--- The input Enclosed Below ---

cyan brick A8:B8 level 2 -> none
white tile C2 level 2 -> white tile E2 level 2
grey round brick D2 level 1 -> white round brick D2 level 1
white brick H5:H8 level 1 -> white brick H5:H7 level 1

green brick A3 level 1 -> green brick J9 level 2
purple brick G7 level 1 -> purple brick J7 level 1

--- End of Enclosed The input ---

Transcribe all entries word for word.

cyan brick A8:B8 level 2 -> none
white tile C2 level 2 -> white tile E2 level 2
grey round brick D2 level 1 -> white round brick D2 level 1
white brick H5:H8 level 1 -> white brick H5:H7 level 1

green brick A3 level 1 -> green brick J9 level 2
purple brick G7 level 1 -> purple brick J7 level 1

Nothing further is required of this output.